# [Task objective]
Write out all of the records exactly once more and skip the images.

# [Data for review]
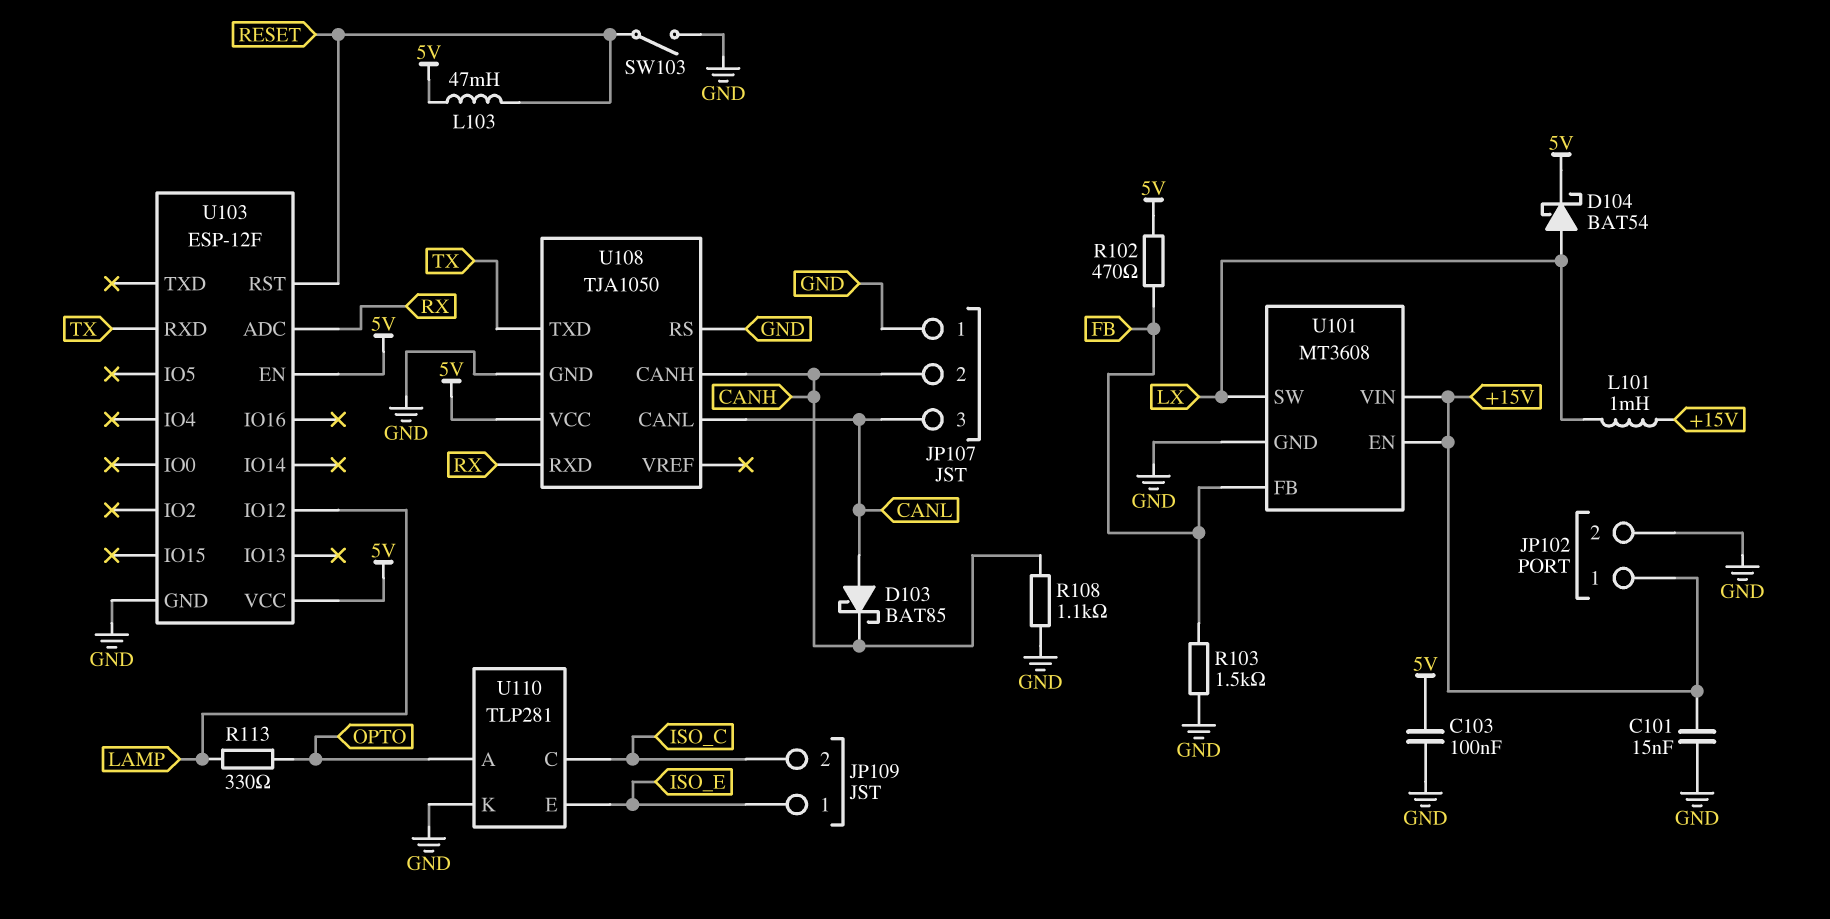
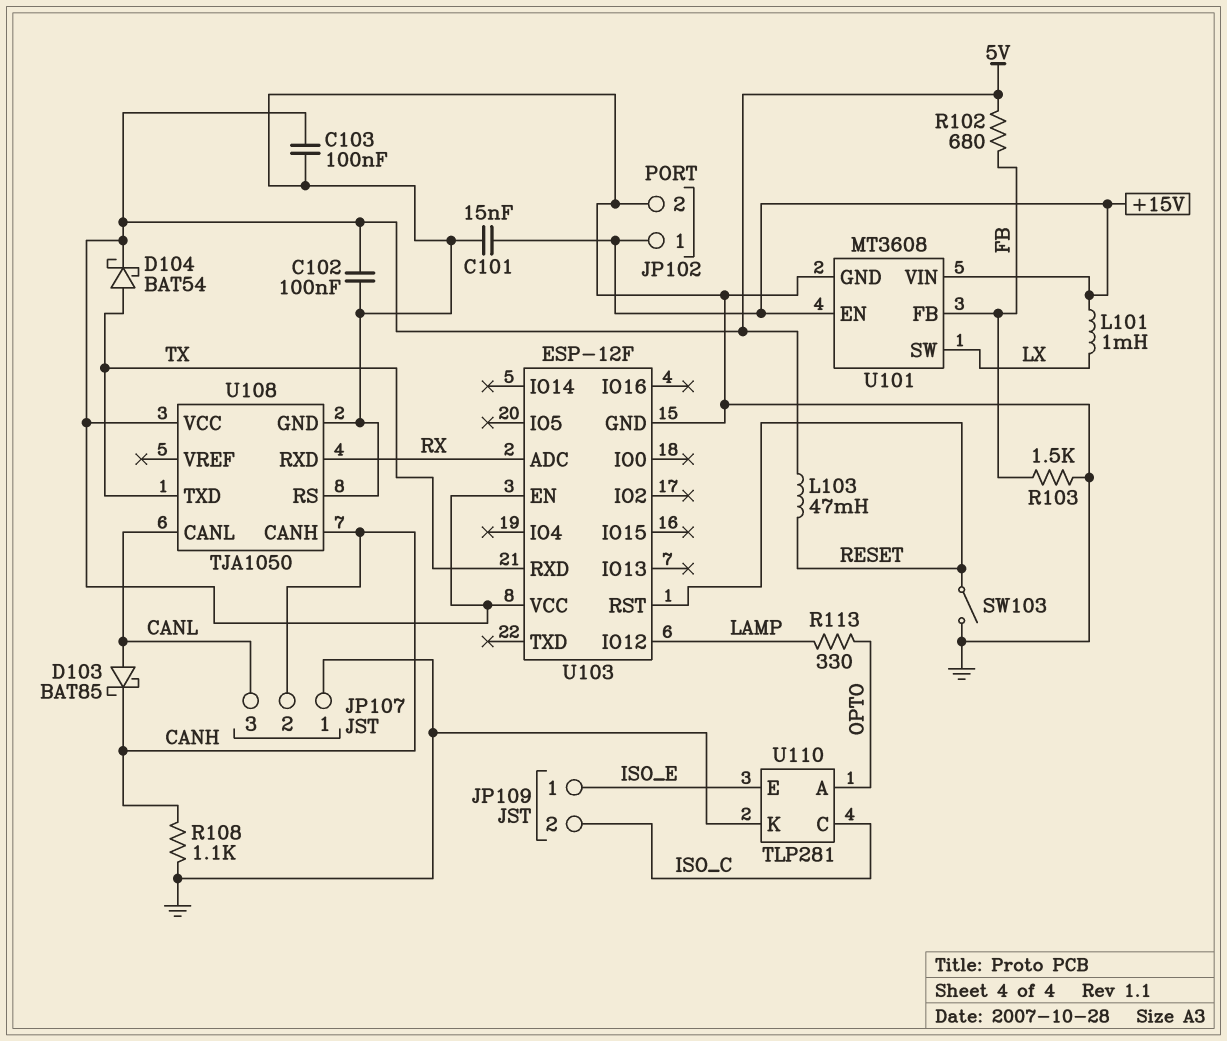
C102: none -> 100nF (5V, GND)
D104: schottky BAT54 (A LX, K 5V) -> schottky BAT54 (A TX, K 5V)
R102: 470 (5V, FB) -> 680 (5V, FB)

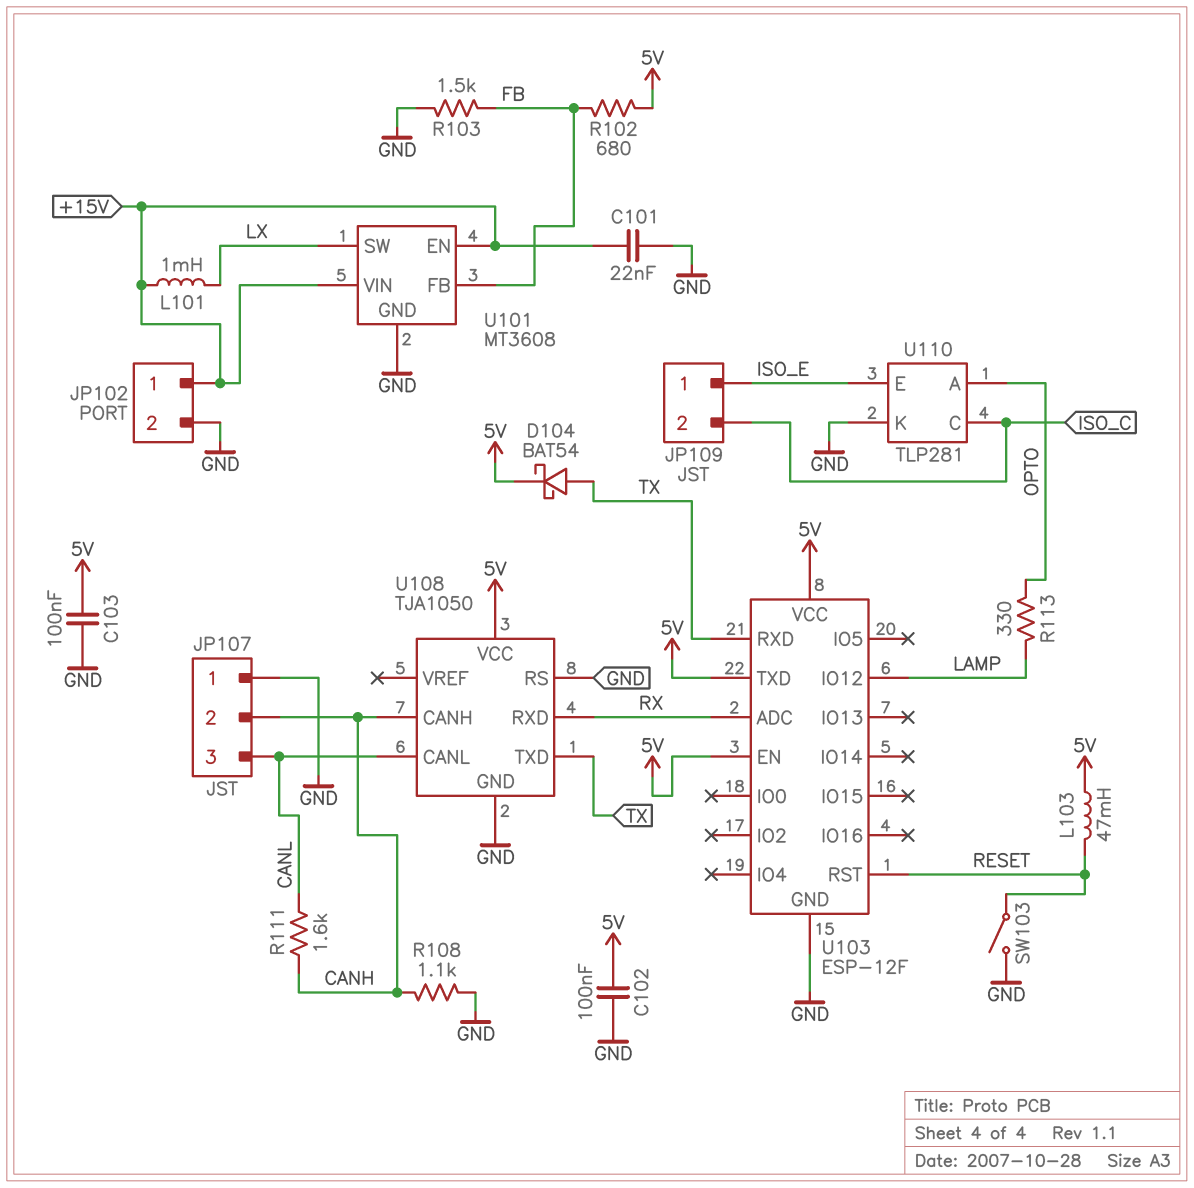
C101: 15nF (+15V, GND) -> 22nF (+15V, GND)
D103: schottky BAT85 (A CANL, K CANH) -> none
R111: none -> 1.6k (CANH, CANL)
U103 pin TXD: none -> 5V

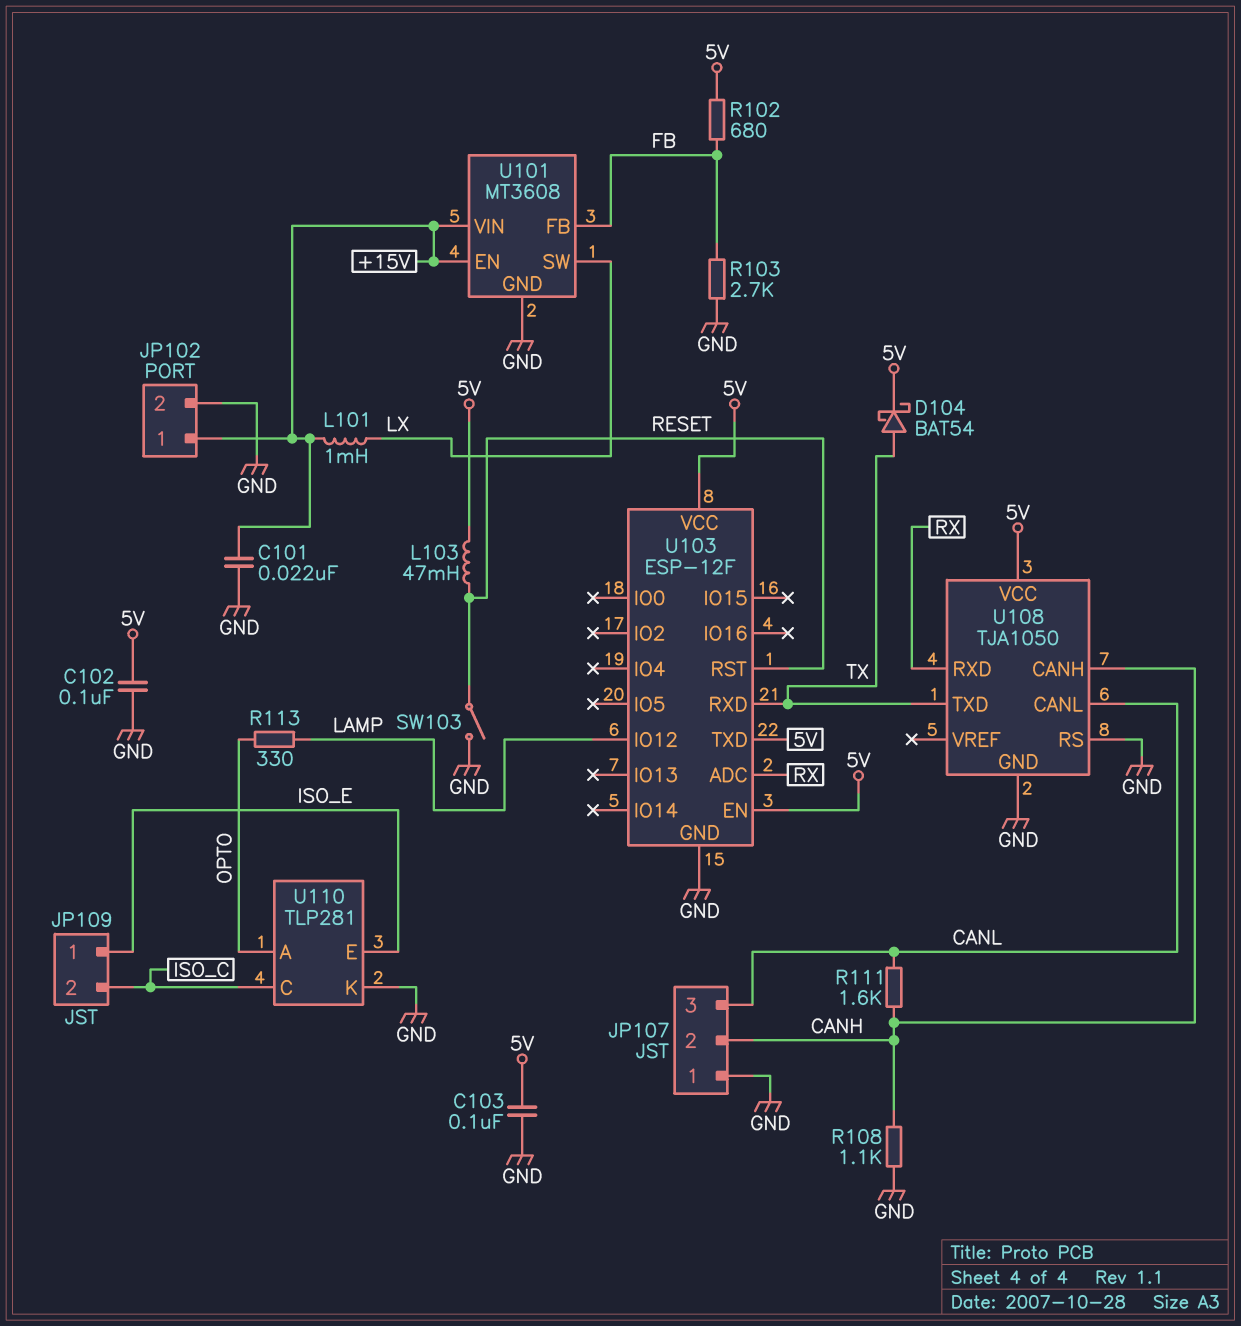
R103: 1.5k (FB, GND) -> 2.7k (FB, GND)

# [Output of the exercise]
C102: none -> 100nF (5V, GND)
D104: schottky BAT54 (A LX, K 5V) -> schottky BAT54 (A TX, K 5V)
R102: 470 (5V, FB) -> 680 (5V, FB)

C101: 15nF (+15V, GND) -> 22nF (+15V, GND)
D103: schottky BAT85 (A CANL, K CANH) -> none
R111: none -> 1.6k (CANH, CANL)
U103 pin TXD: none -> 5V

R103: 1.5k (FB, GND) -> 2.7k (FB, GND)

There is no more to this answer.